**Data provided**
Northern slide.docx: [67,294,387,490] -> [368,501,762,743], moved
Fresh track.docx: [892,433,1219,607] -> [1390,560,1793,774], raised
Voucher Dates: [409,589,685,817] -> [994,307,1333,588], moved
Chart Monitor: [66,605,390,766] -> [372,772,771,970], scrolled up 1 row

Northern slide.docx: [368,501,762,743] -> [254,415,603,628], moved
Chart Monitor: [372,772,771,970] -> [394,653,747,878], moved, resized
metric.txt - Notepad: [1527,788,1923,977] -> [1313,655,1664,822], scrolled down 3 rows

---

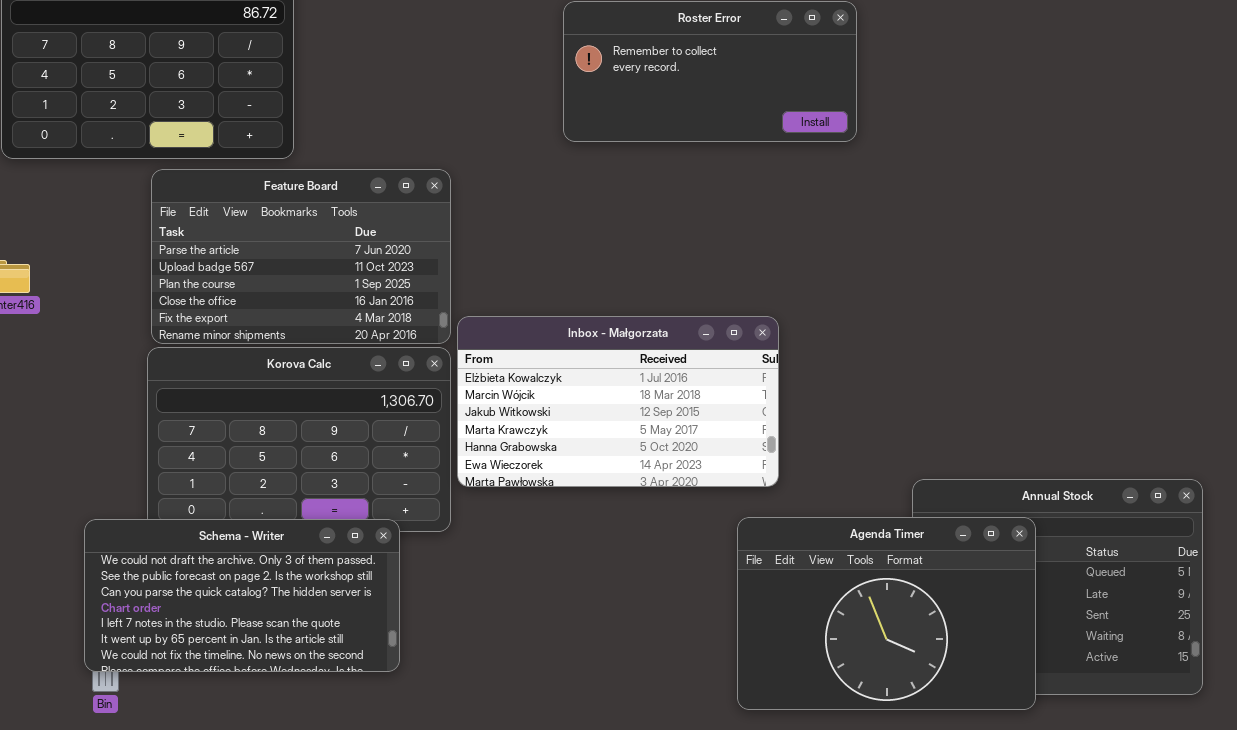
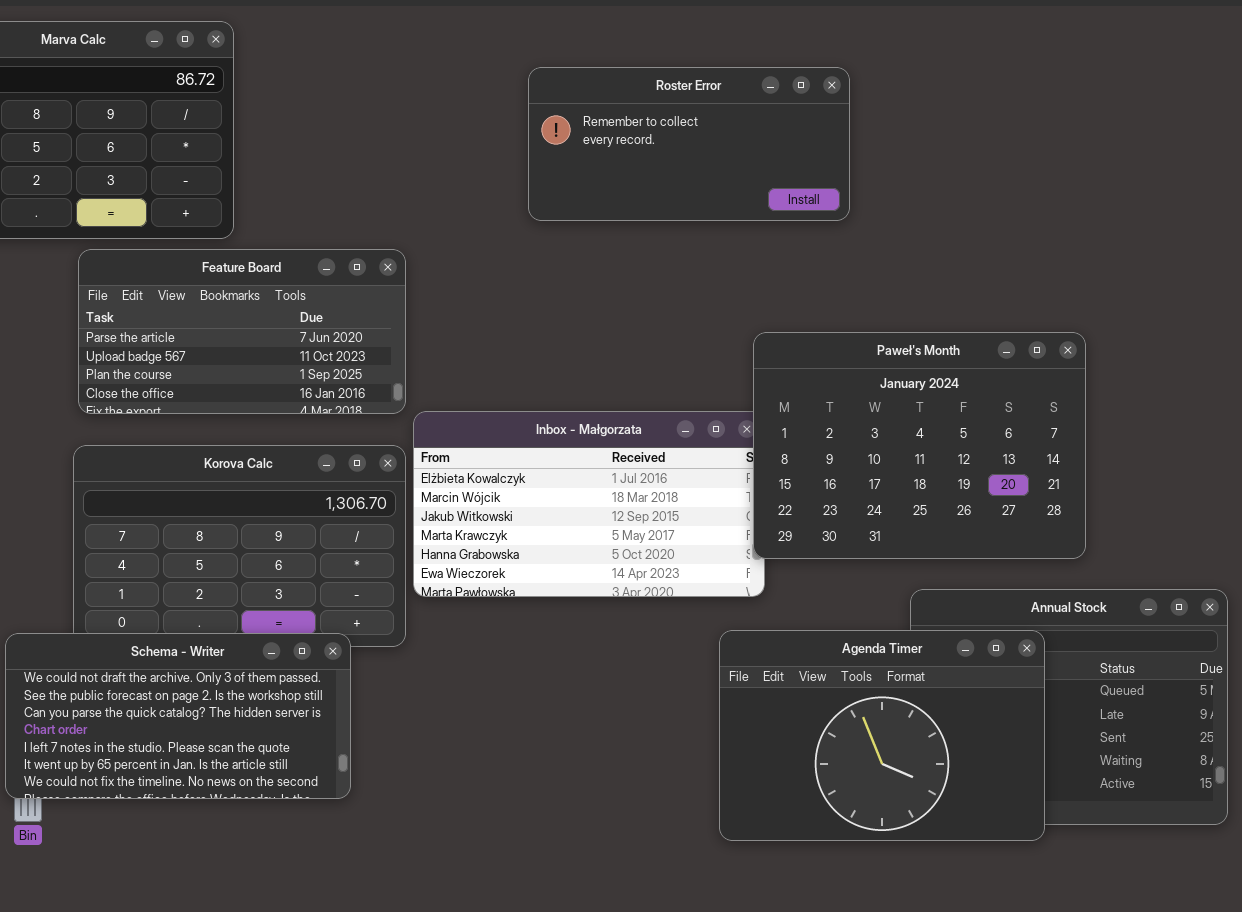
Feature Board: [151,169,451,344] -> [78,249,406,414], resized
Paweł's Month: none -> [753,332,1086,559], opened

* * *

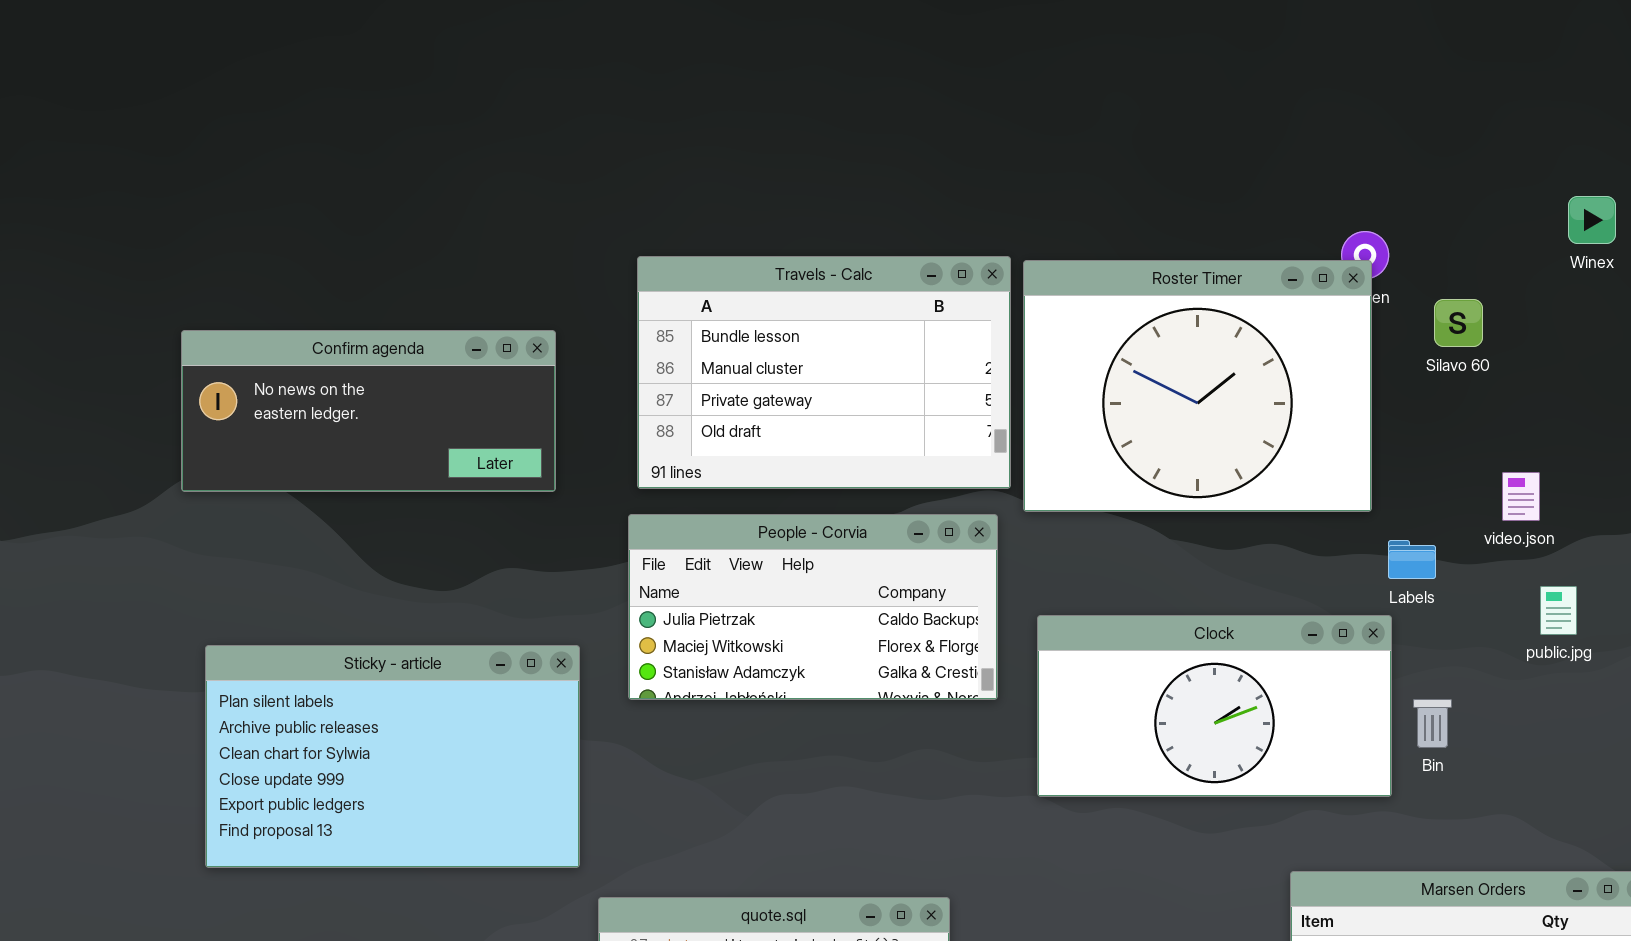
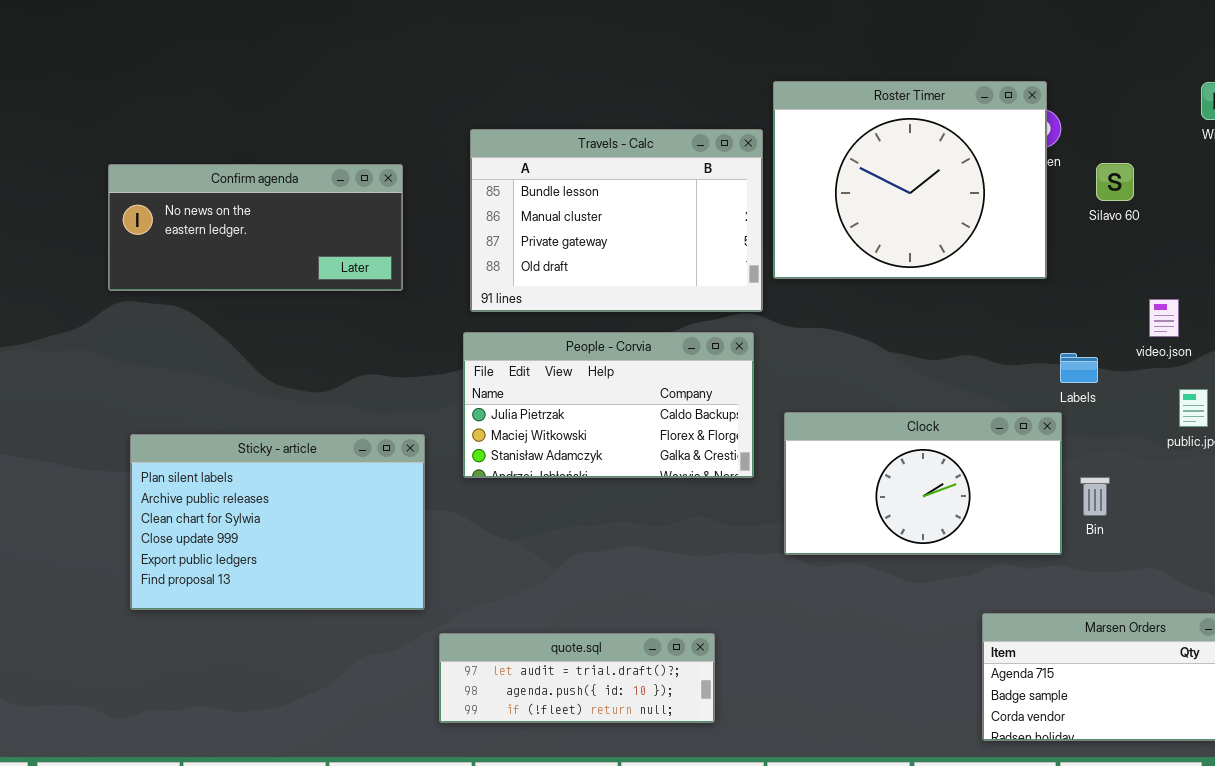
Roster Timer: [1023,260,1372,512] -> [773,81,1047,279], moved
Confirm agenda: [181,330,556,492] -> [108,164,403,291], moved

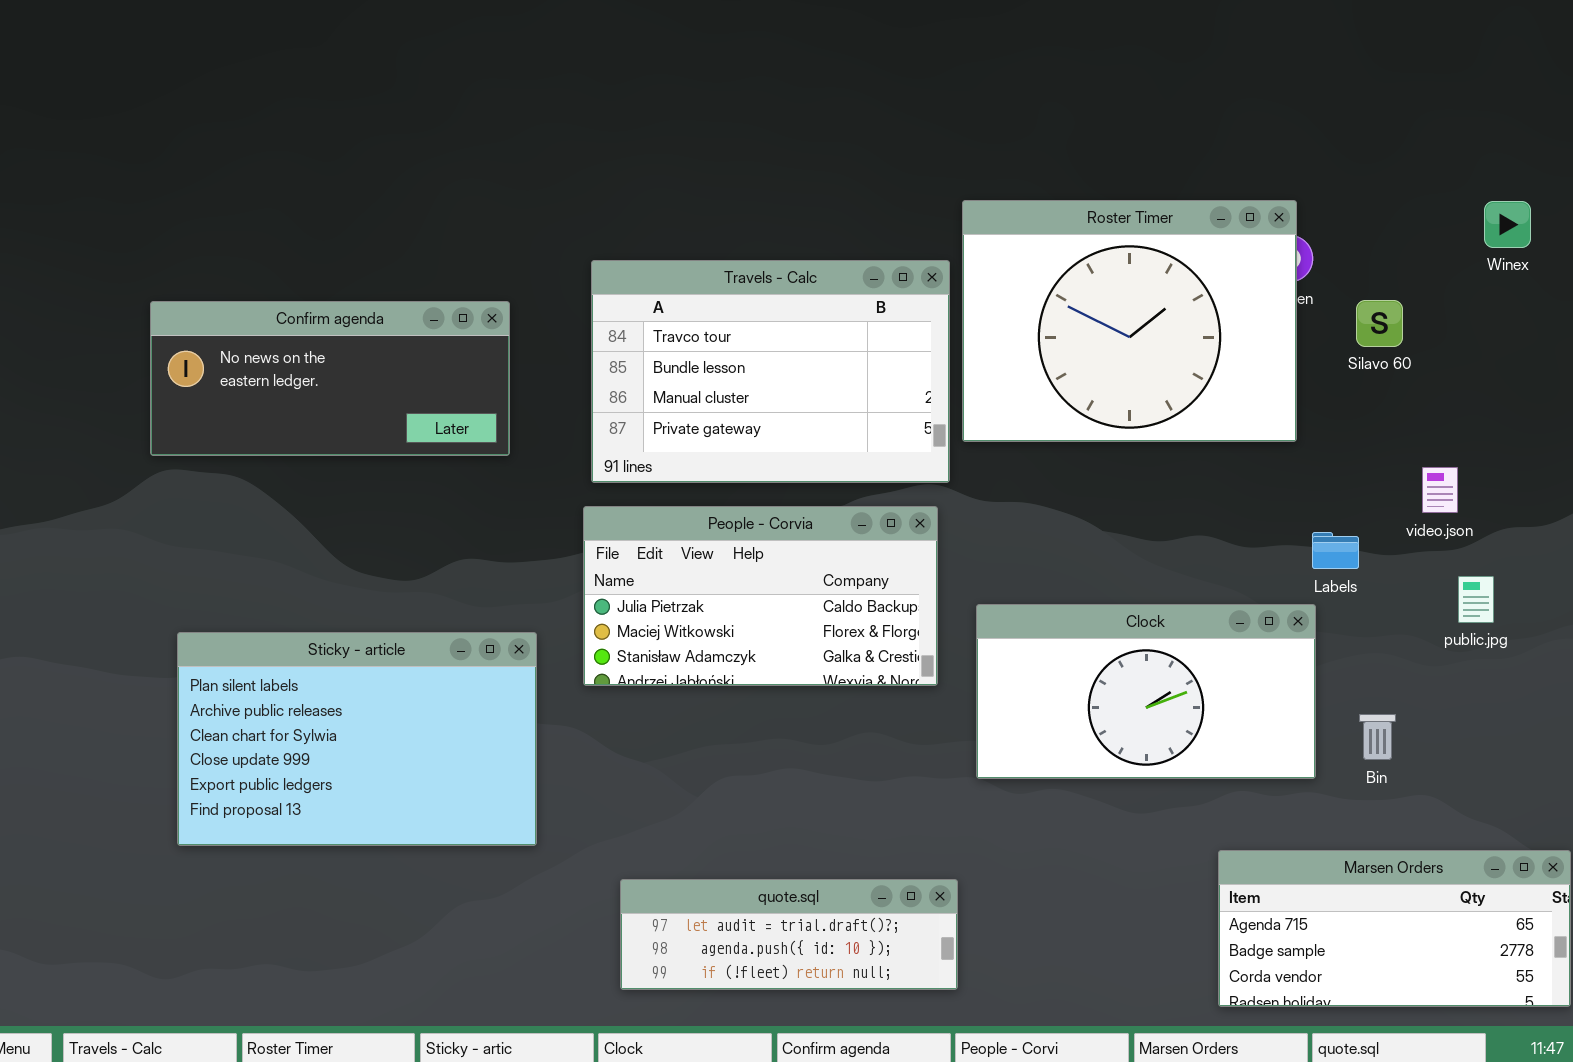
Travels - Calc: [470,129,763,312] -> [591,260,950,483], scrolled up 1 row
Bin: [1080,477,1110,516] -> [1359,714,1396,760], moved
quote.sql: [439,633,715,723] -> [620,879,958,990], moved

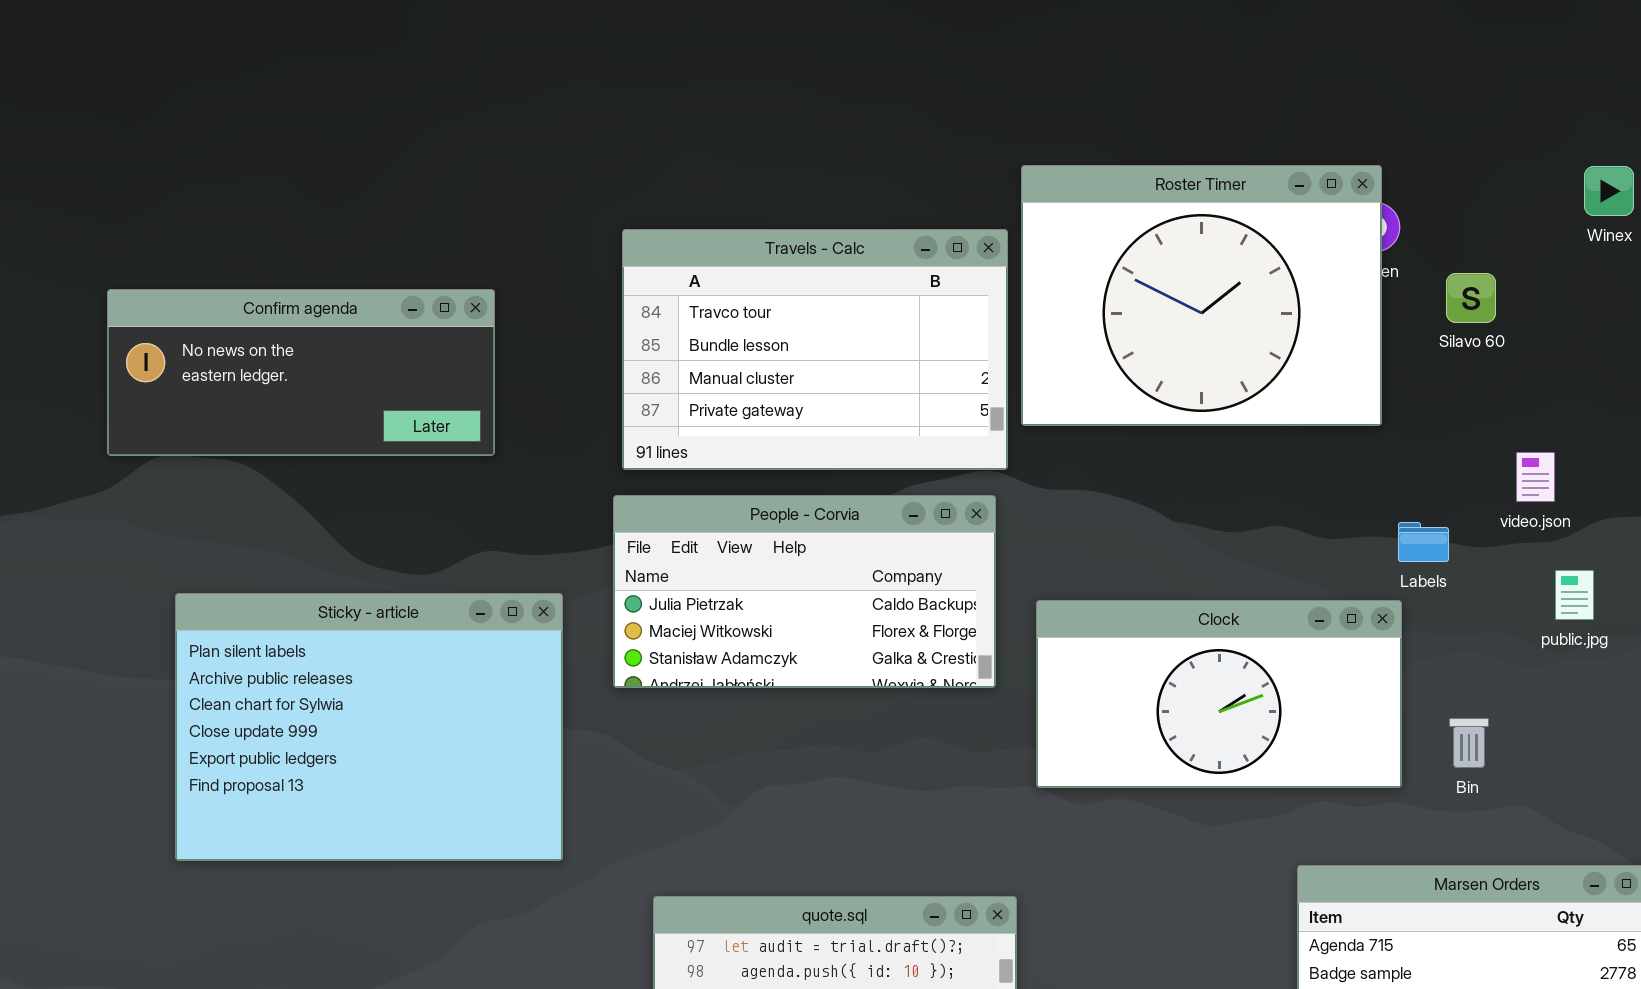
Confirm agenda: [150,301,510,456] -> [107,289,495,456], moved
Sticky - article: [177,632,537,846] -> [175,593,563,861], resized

**Your objective**
When a line of the material holds the string "resized", copy that line.

**Answer to this task**
Chart Monitor: [372,772,771,970] -> [394,653,747,878], moved, resized
Feature Board: [151,169,451,344] -> [78,249,406,414], resized
Sticky - article: [177,632,537,846] -> [175,593,563,861], resized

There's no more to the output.